▶ [Problem description] Copy the lines exactly, from the first line through the line containing "black circle: moved 29 px right, 32 px down", with both of those lines included.

(Stored records)
>>>>>

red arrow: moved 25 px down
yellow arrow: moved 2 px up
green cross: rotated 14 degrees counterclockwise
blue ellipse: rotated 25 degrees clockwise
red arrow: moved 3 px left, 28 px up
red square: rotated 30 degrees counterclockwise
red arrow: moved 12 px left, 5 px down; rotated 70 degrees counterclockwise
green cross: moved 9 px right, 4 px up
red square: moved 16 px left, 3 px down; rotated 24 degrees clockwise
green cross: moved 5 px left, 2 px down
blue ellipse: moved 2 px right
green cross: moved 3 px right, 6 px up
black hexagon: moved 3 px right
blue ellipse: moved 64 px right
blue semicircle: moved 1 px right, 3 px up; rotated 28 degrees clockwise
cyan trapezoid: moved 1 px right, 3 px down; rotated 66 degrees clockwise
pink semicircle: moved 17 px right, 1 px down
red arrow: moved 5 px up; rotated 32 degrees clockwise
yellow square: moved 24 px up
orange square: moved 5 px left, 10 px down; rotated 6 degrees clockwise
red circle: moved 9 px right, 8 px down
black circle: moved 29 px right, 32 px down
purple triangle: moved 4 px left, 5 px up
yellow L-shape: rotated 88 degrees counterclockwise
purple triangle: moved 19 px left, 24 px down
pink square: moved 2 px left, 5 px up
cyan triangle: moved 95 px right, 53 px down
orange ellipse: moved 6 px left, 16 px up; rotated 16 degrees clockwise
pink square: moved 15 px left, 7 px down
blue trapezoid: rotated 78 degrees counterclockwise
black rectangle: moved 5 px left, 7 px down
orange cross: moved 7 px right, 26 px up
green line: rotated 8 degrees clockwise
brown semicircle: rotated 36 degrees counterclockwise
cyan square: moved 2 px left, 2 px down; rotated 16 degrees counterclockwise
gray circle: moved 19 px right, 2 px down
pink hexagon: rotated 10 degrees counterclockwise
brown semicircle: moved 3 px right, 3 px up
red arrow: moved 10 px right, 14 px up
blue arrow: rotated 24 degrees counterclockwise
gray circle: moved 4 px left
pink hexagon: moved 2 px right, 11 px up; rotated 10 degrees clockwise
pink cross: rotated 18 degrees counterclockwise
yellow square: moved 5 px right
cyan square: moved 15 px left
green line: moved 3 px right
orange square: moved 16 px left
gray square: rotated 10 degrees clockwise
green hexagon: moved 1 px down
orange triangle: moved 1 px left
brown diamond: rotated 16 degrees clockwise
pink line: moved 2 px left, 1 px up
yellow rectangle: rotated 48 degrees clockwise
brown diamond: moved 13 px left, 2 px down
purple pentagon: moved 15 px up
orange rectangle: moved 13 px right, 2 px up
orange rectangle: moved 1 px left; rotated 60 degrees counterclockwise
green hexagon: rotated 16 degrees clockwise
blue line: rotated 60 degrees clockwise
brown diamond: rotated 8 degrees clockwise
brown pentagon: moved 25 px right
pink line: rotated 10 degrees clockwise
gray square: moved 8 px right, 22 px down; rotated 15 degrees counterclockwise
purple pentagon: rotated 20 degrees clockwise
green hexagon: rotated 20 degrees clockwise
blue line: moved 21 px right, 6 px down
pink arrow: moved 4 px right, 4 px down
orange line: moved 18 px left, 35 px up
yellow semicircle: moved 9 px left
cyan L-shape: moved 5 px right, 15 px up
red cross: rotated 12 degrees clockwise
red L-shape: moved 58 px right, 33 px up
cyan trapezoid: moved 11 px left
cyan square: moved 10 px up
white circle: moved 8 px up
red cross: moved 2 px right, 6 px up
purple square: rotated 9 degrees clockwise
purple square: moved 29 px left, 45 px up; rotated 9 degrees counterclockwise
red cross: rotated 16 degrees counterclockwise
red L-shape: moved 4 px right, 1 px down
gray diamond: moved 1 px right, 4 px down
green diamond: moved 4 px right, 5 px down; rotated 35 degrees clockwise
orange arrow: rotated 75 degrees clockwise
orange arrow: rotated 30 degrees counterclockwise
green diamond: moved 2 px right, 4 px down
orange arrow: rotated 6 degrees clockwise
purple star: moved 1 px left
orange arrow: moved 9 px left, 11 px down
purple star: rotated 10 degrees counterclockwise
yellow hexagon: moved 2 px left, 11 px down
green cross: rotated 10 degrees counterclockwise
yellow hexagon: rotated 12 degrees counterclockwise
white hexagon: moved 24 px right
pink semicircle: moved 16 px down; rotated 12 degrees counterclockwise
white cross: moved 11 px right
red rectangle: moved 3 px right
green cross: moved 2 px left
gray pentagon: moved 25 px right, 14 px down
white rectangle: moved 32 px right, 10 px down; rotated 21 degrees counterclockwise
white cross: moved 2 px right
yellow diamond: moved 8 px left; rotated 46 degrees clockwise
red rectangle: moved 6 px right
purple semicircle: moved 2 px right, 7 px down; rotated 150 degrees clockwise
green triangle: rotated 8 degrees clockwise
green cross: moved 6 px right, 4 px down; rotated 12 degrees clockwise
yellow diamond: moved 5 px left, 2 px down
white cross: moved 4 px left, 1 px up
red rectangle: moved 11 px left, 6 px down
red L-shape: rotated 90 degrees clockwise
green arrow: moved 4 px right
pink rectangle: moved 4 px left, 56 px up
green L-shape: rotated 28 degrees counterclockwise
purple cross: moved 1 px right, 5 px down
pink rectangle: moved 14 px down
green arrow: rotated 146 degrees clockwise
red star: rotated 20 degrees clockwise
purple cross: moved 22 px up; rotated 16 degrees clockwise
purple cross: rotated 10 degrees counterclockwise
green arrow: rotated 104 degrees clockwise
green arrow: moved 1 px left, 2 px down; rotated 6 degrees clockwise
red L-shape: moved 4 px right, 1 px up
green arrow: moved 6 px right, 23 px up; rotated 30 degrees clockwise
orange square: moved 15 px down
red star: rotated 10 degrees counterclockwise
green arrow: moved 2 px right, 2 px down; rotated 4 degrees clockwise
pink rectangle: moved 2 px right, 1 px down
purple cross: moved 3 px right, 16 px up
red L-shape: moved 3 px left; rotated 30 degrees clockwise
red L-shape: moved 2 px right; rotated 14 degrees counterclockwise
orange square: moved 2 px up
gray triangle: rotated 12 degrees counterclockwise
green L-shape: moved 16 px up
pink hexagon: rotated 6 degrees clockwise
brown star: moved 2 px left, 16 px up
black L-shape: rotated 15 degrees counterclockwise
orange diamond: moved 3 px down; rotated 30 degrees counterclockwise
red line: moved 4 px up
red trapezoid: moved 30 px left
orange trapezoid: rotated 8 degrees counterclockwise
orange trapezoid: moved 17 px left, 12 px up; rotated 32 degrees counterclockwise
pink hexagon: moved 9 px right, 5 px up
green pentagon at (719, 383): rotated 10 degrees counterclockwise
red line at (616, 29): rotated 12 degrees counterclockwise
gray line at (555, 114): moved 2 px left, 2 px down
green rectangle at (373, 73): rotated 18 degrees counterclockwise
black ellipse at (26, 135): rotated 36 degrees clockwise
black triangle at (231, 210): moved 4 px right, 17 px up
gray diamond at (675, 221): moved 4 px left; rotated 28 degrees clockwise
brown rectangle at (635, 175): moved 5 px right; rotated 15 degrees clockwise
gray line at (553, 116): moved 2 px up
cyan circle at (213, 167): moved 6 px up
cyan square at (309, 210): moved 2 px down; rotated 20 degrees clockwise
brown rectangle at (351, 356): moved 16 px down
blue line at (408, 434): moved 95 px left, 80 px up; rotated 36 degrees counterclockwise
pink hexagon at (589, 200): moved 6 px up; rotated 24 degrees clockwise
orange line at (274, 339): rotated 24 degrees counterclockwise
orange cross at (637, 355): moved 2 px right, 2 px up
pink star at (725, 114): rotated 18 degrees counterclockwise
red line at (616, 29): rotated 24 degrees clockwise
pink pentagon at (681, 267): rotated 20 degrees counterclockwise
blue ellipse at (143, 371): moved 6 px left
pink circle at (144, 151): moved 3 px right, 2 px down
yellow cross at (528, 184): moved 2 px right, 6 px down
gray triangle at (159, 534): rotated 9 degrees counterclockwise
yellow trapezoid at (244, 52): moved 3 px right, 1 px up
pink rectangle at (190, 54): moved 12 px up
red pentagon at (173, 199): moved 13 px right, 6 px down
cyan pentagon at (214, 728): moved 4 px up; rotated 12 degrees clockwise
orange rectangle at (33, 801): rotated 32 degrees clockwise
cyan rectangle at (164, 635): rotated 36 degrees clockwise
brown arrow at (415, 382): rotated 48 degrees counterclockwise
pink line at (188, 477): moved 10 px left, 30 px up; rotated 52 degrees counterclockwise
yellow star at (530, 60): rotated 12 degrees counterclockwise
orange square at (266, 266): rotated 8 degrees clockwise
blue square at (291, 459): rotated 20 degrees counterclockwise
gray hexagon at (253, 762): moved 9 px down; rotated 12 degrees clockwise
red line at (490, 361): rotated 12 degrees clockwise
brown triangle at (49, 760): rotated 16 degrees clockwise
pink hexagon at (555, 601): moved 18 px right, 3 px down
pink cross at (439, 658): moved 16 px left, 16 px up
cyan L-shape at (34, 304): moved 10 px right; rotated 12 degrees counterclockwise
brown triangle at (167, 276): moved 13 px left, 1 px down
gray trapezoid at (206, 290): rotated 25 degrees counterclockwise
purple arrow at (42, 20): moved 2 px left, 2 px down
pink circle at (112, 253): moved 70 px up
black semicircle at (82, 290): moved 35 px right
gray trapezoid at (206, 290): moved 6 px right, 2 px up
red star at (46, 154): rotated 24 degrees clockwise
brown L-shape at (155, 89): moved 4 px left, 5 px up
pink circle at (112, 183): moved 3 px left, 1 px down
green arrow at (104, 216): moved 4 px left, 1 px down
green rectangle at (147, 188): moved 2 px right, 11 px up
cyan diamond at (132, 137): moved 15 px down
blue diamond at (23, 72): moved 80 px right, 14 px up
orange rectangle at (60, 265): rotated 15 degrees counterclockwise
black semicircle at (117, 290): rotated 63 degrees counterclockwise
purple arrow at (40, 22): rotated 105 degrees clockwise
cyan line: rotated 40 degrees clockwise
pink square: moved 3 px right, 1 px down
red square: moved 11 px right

<<<<<

▶ [The output]
red arrow: moved 25 px down
yellow arrow: moved 2 px up
green cross: rotated 14 degrees counterclockwise
blue ellipse: rotated 25 degrees clockwise
red arrow: moved 3 px left, 28 px up
red square: rotated 30 degrees counterclockwise
red arrow: moved 12 px left, 5 px down; rotated 70 degrees counterclockwise
green cross: moved 9 px right, 4 px up
red square: moved 16 px left, 3 px down; rotated 24 degrees clockwise
green cross: moved 5 px left, 2 px down
blue ellipse: moved 2 px right
green cross: moved 3 px right, 6 px up
black hexagon: moved 3 px right
blue ellipse: moved 64 px right
blue semicircle: moved 1 px right, 3 px up; rotated 28 degrees clockwise
cyan trapezoid: moved 1 px right, 3 px down; rotated 66 degrees clockwise
pink semicircle: moved 17 px right, 1 px down
red arrow: moved 5 px up; rotated 32 degrees clockwise
yellow square: moved 24 px up
orange square: moved 5 px left, 10 px down; rotated 6 degrees clockwise
red circle: moved 9 px right, 8 px down
black circle: moved 29 px right, 32 px down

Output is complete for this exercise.